Requirement :: Your task is to copy each line of the material below that includes "plus".

Data listing ::
━━━━━━━━━━

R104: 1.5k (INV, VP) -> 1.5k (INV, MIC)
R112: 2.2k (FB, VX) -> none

━━━━━━━━━━

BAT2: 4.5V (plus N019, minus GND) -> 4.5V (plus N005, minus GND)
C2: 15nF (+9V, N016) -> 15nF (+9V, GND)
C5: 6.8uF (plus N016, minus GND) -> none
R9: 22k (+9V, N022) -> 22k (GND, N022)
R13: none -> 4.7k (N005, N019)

━━━━━━━━━━

Completed exercise ::
BAT2: 4.5V (plus N019, minus GND) -> 4.5V (plus N005, minus GND)
C5: 6.8uF (plus N016, minus GND) -> none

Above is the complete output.